TASK BRIEF:
Consider the listing below. Extract exactly the lines from the line containing "Dalmo 34: [773,318,842,386]" to the line containing "Cluster: [773,475,842,543] ->", both included.
===== RECORDS PROVIDED
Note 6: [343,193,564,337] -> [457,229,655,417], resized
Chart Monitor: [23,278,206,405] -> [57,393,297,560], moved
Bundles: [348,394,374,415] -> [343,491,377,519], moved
==========
===== RECORDS PROVIDED
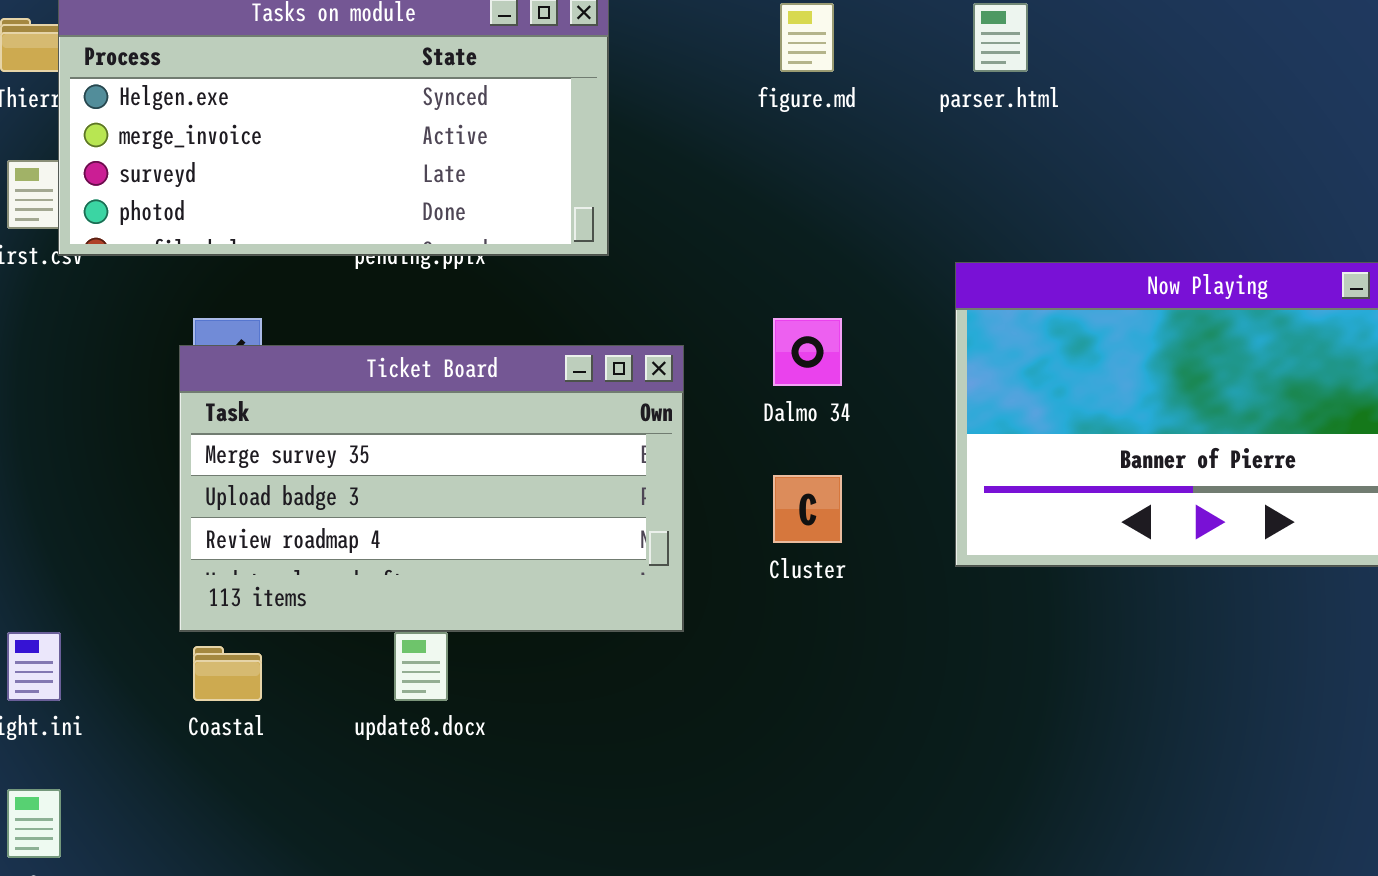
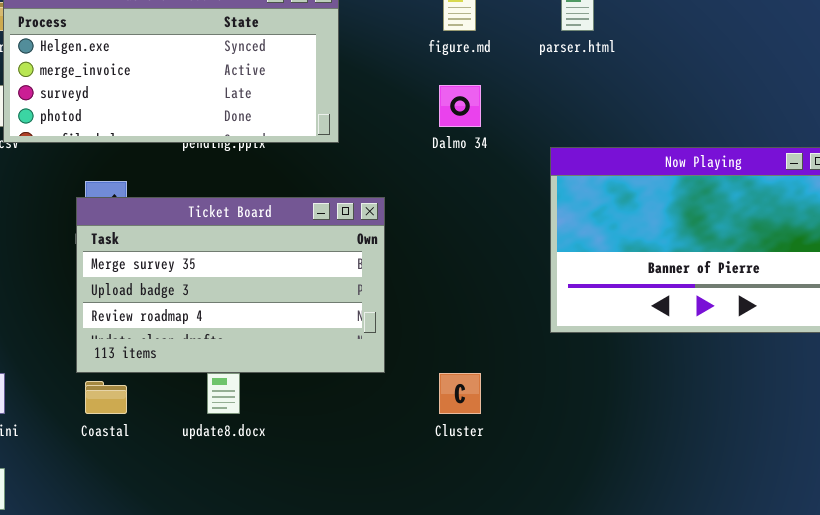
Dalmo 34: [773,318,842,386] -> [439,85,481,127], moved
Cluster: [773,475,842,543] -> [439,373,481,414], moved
==========
PROBLEM SOLUTION:
Dalmo 34: [773,318,842,386] -> [439,85,481,127], moved
Cluster: [773,475,842,543] -> [439,373,481,414], moved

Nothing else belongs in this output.